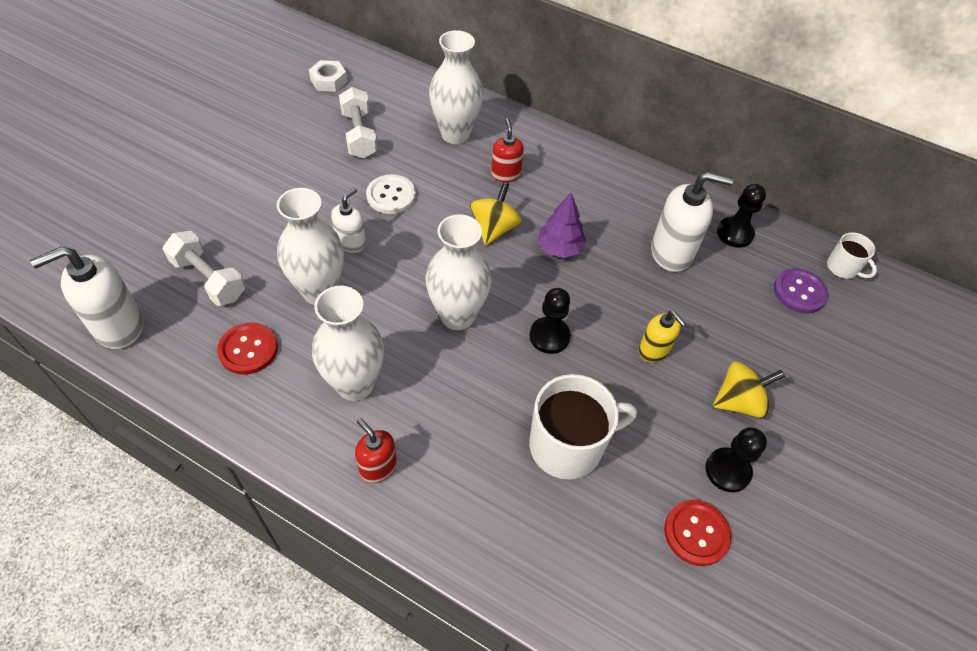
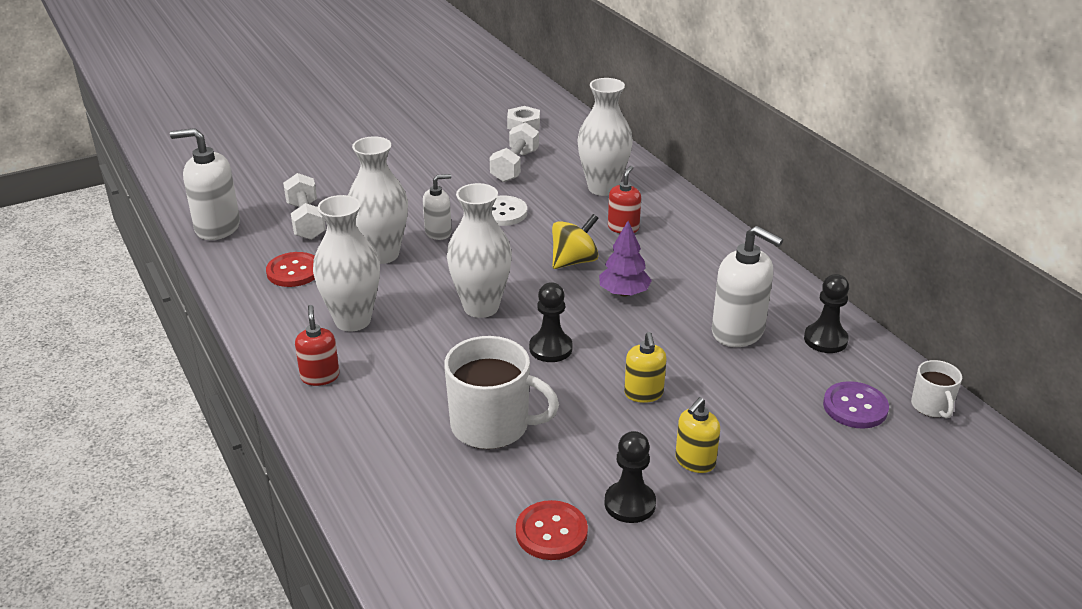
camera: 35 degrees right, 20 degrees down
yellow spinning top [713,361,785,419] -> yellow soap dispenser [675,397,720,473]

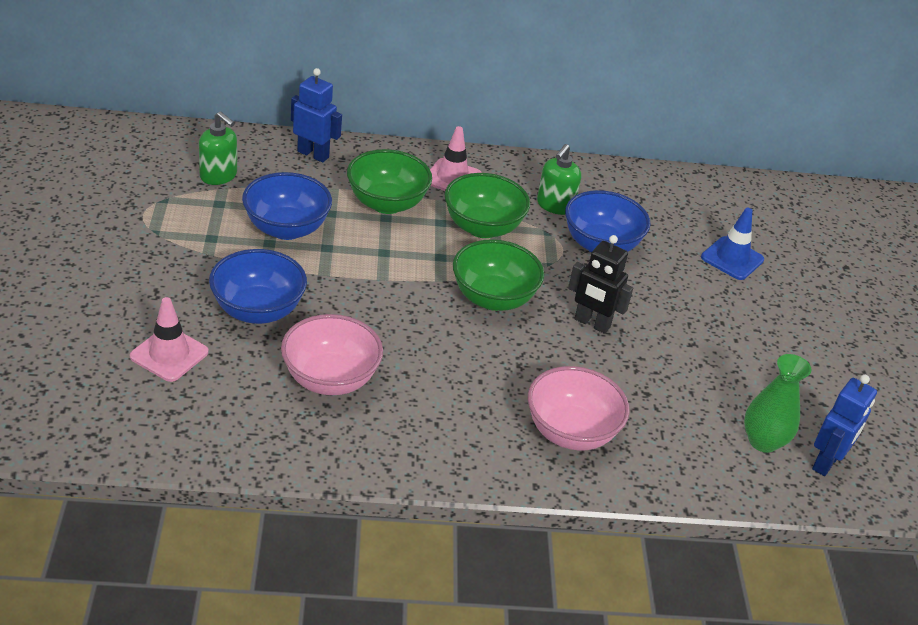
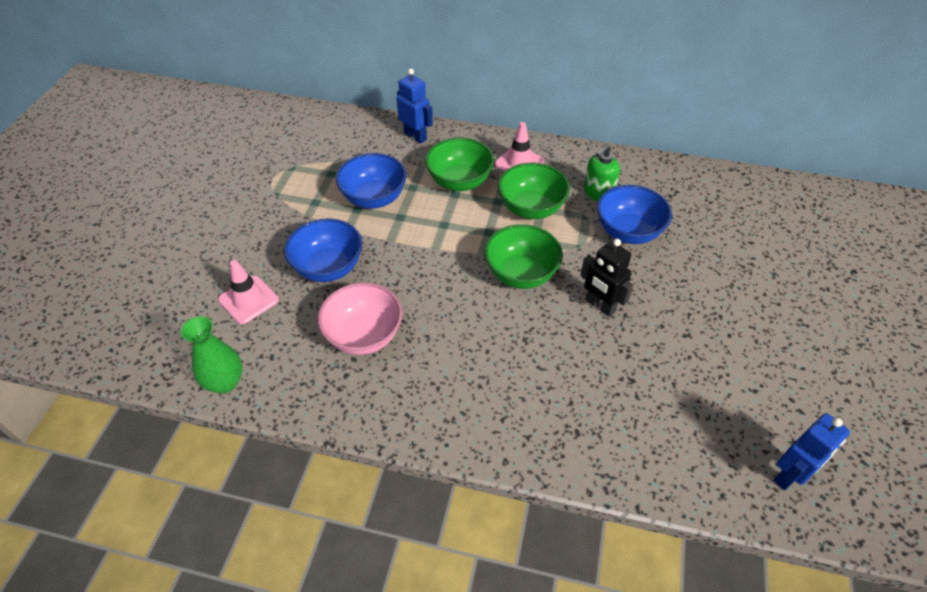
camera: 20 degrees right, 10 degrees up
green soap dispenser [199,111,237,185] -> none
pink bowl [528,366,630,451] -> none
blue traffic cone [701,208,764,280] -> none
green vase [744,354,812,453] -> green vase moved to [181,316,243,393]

AIM OF THE EXERCISE: The response should contain only a verbatim copy of the lines from the line with "pink bowl [528,366,630,451] -> none" to the final line of the records.

FINISHED EXERCISE:
pink bowl [528,366,630,451] -> none
blue traffic cone [701,208,764,280] -> none
green vase [744,354,812,453] -> green vase moved to [181,316,243,393]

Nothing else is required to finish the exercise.